What you will do » Under this line are the records; write out word for word the part that begins at the line containing "none -> orange brick A8:B9 level 2" and ends at the line containing "none -> purple slope F4:H4 level 1 top F", and no more.

Records shown START

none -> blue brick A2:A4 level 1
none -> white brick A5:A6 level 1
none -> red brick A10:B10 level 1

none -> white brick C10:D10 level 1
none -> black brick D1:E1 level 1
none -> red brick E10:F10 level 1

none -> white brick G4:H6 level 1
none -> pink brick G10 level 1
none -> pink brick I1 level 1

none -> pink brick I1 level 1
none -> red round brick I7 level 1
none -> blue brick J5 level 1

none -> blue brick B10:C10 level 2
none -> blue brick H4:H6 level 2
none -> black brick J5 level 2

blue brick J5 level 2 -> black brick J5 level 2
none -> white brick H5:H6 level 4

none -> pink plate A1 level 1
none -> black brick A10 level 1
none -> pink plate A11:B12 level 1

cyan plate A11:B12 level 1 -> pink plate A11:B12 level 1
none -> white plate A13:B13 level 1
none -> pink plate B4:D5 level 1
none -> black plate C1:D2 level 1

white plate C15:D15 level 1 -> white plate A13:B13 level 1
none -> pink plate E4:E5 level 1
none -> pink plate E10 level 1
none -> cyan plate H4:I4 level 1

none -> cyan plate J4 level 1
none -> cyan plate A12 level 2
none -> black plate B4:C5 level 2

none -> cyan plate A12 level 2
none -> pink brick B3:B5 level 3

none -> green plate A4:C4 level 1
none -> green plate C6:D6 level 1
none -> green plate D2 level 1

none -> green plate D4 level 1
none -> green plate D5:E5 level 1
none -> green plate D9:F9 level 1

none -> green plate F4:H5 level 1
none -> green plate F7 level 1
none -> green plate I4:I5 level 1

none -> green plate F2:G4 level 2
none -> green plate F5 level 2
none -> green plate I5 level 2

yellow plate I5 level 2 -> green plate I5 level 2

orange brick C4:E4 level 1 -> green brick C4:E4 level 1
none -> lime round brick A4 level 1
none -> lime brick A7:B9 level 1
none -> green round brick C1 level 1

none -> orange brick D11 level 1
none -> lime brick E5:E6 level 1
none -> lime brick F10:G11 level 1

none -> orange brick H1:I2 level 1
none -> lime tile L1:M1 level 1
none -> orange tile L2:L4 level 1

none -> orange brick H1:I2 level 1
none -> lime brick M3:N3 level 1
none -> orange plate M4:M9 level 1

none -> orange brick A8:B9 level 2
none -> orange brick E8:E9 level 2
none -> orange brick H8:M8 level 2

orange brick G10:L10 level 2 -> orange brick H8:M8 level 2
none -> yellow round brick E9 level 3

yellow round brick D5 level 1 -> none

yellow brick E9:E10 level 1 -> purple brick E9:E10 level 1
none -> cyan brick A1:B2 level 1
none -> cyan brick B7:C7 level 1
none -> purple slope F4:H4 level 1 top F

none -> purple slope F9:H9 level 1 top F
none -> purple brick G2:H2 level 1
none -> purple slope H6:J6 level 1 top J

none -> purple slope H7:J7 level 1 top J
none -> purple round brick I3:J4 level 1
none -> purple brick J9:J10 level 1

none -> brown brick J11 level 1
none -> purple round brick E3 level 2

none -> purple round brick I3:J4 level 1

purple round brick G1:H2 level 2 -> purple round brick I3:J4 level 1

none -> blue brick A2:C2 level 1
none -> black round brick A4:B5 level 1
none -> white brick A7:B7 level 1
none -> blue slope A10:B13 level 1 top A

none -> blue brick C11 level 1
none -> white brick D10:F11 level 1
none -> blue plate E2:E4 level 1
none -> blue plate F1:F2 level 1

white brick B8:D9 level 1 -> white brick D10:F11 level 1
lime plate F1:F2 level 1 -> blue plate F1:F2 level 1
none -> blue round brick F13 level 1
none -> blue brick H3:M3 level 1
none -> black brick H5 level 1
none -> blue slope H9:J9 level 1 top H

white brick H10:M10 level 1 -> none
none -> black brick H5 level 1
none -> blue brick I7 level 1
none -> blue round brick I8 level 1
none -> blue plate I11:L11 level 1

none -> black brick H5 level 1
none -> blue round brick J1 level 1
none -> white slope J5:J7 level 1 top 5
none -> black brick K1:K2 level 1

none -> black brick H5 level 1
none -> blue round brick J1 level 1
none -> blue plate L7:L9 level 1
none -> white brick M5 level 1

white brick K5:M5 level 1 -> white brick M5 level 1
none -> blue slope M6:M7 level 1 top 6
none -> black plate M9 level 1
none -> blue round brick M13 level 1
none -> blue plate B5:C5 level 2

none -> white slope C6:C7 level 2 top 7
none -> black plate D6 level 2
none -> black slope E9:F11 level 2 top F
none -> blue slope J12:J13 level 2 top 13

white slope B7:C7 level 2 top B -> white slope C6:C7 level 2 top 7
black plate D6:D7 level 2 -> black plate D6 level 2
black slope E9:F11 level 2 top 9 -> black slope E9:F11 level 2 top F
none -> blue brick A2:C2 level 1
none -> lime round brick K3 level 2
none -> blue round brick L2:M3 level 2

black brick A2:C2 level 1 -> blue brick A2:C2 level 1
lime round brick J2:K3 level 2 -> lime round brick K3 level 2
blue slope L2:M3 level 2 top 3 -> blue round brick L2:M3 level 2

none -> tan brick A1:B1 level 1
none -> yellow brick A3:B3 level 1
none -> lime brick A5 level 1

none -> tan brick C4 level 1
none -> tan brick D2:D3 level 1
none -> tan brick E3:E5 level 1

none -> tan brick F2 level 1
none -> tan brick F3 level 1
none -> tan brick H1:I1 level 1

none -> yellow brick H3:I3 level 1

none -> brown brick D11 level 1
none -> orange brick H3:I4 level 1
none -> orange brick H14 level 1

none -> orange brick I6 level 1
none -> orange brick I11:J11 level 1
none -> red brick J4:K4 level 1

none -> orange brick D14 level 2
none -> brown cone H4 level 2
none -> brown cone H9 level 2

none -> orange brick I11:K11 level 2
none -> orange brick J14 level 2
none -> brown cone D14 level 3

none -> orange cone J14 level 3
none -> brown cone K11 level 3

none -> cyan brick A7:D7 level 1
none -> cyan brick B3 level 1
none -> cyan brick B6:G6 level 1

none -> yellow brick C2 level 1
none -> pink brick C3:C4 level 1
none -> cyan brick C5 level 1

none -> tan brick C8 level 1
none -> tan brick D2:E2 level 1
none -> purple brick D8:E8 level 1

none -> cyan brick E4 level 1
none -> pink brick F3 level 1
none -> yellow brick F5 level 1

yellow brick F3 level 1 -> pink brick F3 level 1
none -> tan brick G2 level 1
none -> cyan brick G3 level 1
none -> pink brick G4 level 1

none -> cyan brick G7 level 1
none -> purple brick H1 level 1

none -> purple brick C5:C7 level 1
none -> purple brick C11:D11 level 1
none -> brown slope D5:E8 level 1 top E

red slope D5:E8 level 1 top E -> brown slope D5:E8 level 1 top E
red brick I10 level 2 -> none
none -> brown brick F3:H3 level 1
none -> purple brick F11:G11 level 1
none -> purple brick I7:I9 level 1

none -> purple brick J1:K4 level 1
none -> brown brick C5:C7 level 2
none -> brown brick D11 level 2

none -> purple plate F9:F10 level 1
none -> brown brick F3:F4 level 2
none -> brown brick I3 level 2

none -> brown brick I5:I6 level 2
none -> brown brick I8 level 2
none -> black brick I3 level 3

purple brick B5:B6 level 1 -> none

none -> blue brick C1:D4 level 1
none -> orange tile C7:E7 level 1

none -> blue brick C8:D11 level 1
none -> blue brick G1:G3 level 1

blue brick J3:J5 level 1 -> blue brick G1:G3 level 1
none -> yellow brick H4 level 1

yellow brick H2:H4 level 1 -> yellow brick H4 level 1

Records shown END

Output of the task »
none -> orange brick A8:B9 level 2
none -> orange brick E8:E9 level 2
none -> orange brick H8:M8 level 2

orange brick G10:L10 level 2 -> orange brick H8:M8 level 2
none -> yellow round brick E9 level 3

yellow round brick D5 level 1 -> none

yellow brick E9:E10 level 1 -> purple brick E9:E10 level 1
none -> cyan brick A1:B2 level 1
none -> cyan brick B7:C7 level 1
none -> purple slope F4:H4 level 1 top F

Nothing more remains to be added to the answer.